### Exercise goal
Look for the line containing "IC2: JRC386 -> KA386" in the entries below, then print that line and all that follow it exactly.
■ ■ ■ ■ ■
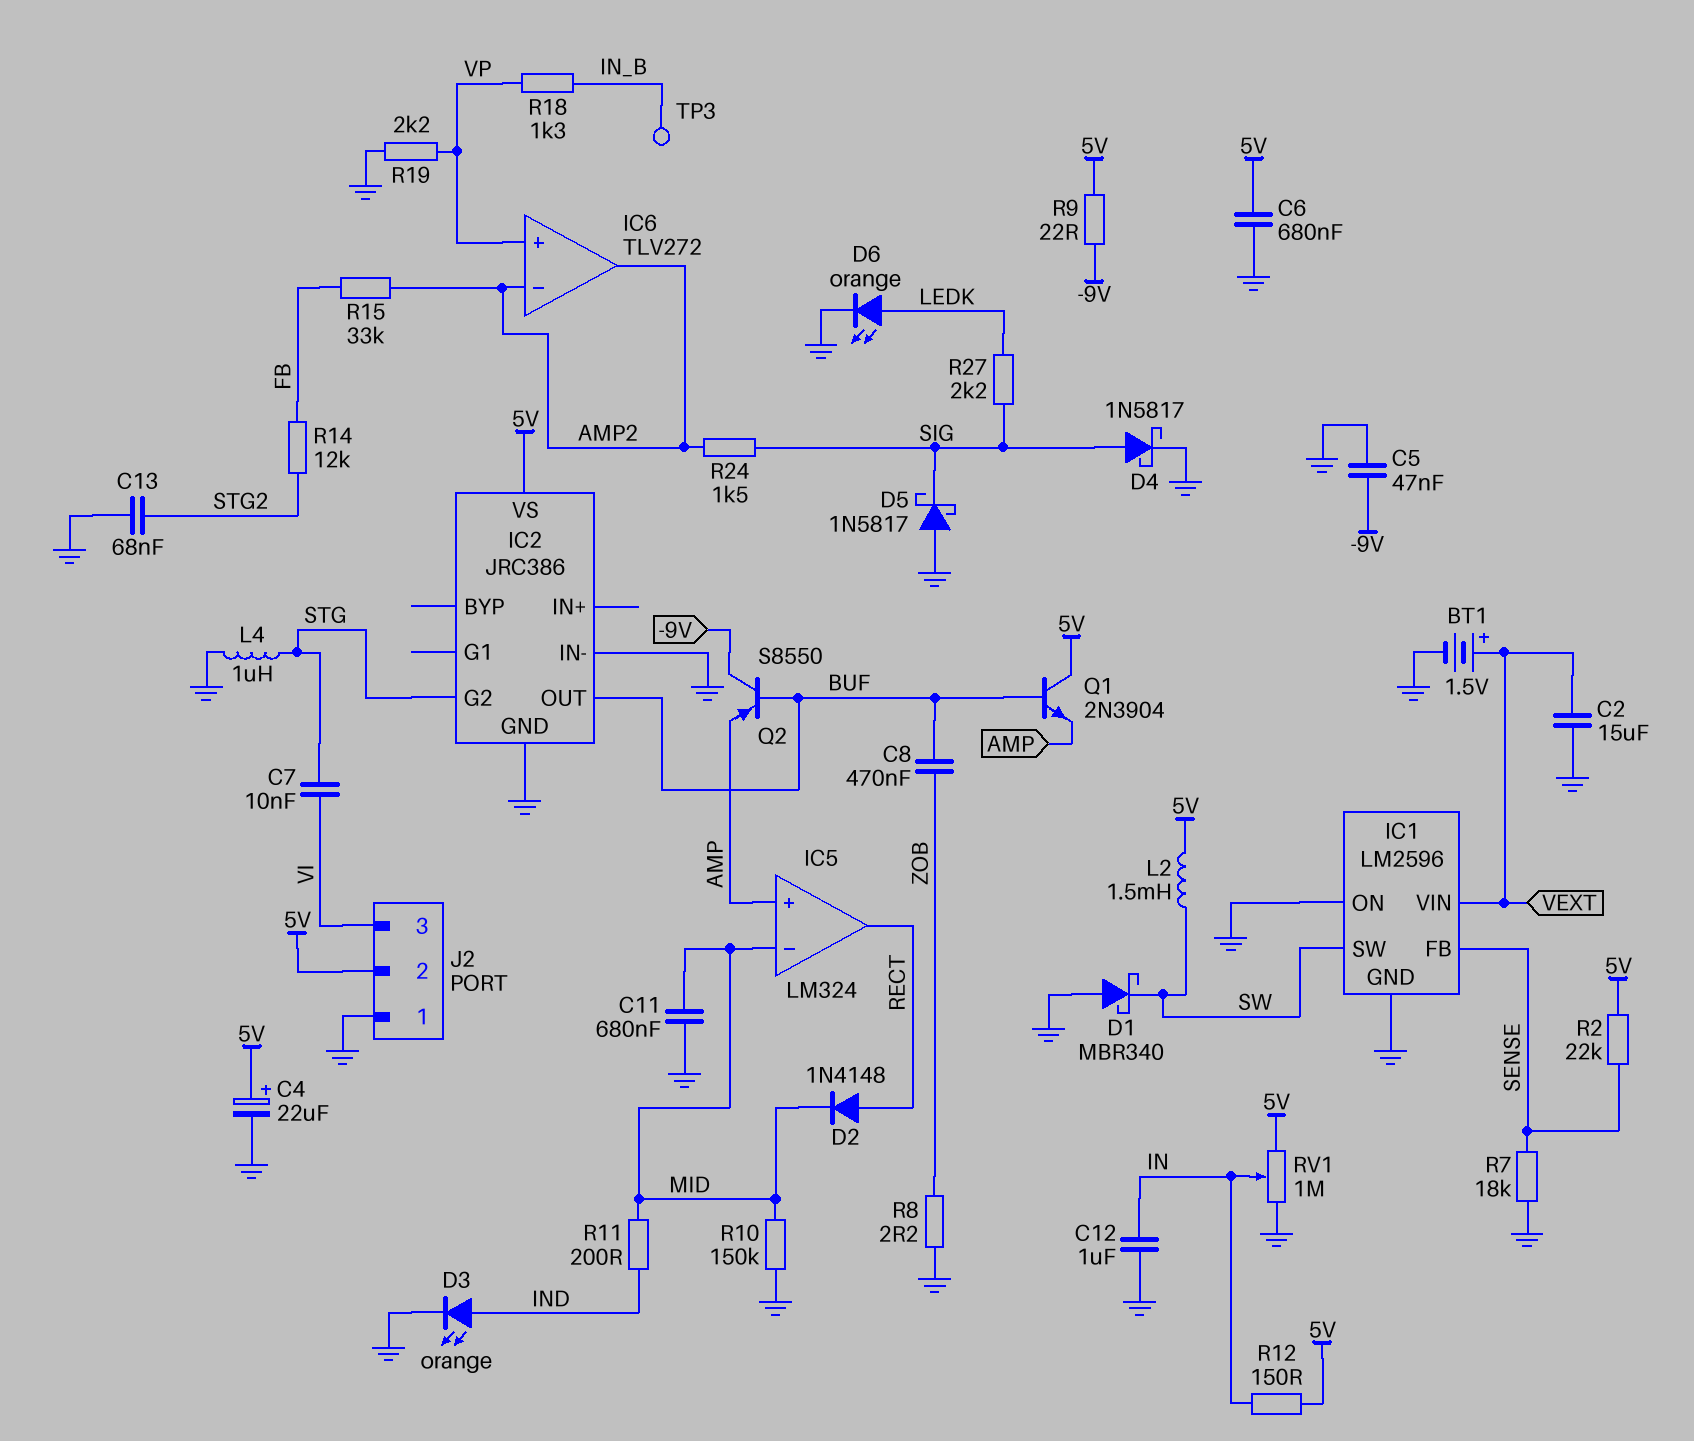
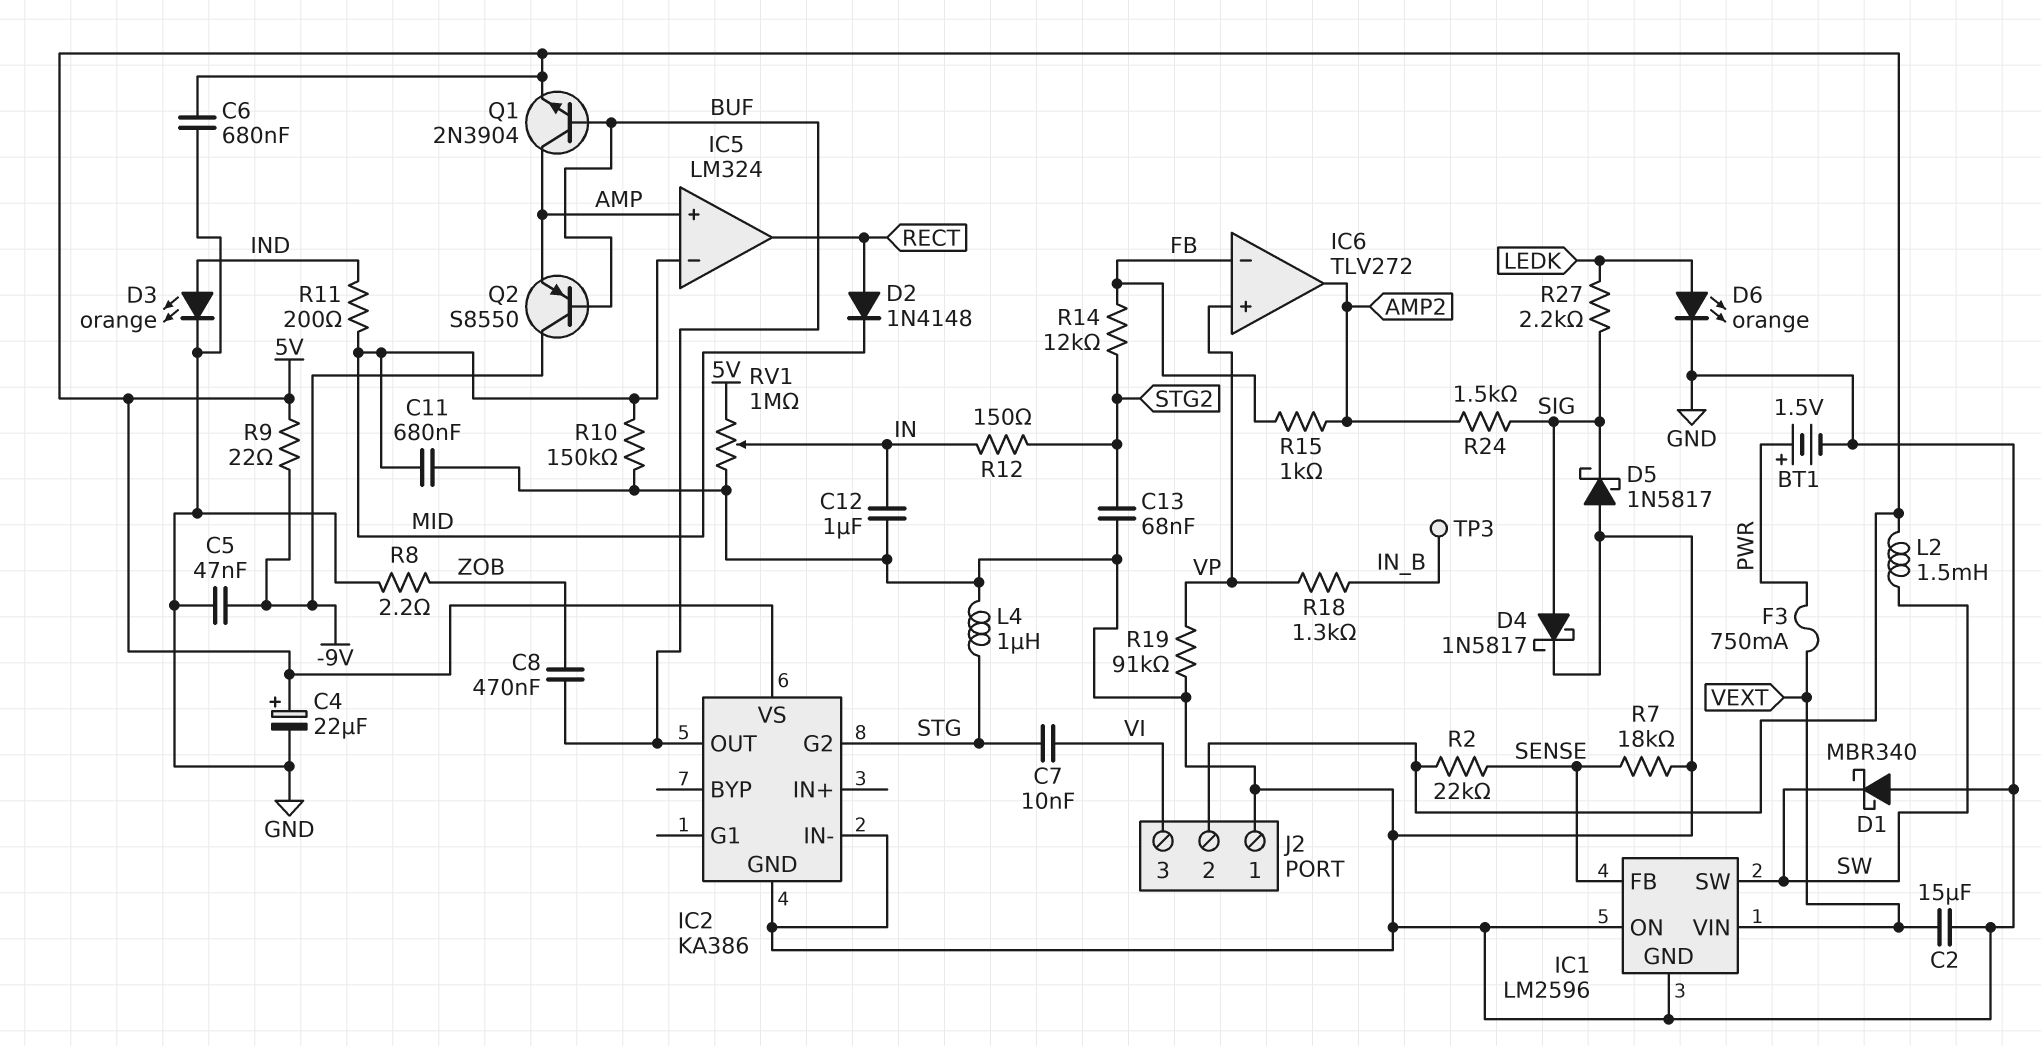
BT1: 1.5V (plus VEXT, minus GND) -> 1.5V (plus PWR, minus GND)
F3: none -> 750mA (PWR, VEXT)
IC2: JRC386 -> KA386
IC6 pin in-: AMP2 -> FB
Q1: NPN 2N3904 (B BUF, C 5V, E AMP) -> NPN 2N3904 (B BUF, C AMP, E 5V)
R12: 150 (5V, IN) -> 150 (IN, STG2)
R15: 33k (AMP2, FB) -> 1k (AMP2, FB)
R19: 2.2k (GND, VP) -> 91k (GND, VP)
■ ■ ■ ■ ■
### Written response
IC2: JRC386 -> KA386
IC6 pin in-: AMP2 -> FB
Q1: NPN 2N3904 (B BUF, C 5V, E AMP) -> NPN 2N3904 (B BUF, C AMP, E 5V)
R12: 150 (5V, IN) -> 150 (IN, STG2)
R15: 33k (AMP2, FB) -> 1k (AMP2, FB)
R19: 2.2k (GND, VP) -> 91k (GND, VP)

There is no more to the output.